§ Your assignment: Tally the lines of these entries that include "lamp"; respond with only that tally.
* * * * *
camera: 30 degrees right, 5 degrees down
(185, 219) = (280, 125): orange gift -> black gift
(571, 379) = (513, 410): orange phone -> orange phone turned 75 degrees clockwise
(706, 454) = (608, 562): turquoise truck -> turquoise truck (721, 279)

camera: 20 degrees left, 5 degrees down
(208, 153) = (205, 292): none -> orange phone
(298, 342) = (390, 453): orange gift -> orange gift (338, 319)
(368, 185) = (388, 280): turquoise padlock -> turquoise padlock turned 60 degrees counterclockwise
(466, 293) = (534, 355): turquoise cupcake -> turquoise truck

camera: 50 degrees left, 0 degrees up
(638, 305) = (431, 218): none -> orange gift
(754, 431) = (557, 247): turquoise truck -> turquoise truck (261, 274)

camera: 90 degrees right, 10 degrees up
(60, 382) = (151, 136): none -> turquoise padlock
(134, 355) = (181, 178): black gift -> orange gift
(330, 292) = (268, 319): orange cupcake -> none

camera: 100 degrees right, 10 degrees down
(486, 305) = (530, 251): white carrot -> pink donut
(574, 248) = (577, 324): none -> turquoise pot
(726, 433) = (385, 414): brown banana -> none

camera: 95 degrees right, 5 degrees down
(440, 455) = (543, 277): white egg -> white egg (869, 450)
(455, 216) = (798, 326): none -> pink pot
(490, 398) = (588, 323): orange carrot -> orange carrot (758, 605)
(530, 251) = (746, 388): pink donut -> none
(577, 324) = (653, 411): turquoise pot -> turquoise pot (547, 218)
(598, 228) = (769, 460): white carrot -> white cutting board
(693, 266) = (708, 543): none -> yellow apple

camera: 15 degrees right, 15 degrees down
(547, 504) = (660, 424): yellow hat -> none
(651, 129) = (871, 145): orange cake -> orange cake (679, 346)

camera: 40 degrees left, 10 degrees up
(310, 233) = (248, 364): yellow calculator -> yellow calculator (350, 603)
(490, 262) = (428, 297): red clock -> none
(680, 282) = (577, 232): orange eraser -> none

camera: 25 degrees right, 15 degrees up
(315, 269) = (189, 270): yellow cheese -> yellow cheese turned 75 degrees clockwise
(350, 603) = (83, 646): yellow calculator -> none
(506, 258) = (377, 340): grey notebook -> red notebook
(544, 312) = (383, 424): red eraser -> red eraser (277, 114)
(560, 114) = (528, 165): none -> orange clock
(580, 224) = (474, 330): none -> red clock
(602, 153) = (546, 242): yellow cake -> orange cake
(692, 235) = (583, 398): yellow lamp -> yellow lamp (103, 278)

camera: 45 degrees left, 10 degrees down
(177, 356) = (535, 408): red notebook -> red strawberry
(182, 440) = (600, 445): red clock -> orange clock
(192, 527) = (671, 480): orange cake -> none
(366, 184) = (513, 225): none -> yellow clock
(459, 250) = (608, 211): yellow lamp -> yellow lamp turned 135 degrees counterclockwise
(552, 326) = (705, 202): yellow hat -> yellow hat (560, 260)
* * * * *
§ Answer box: 2